§ **INSTRUCTIONS FOR THE TASK**
For every line in the records below that holds "COIL", make a copy.

§ **DATA FOR PROCESSING**
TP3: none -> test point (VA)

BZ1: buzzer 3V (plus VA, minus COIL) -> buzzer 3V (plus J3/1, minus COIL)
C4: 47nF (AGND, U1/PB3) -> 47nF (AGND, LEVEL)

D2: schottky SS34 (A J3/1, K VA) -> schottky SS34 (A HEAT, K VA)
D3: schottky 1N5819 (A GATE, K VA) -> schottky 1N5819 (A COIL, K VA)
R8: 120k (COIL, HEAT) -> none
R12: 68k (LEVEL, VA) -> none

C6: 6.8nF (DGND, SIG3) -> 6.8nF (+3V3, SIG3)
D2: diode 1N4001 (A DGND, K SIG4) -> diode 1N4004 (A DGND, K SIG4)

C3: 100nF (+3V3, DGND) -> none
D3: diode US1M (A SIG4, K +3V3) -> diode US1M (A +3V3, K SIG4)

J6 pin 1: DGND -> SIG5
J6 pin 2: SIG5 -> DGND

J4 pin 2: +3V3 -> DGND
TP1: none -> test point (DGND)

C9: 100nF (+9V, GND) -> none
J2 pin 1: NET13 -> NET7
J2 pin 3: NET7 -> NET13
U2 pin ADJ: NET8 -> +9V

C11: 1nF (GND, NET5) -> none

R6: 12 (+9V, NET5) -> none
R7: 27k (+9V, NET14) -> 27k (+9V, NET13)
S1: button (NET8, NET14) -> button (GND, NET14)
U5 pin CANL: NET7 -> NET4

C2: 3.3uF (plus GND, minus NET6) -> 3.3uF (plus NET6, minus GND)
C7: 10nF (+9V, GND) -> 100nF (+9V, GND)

§ **RESPONSE TO THIS TASK**
BZ1: buzzer 3V (plus VA, minus COIL) -> buzzer 3V (plus J3/1, minus COIL)
D3: schottky 1N5819 (A GATE, K VA) -> schottky 1N5819 (A COIL, K VA)
R8: 120k (COIL, HEAT) -> none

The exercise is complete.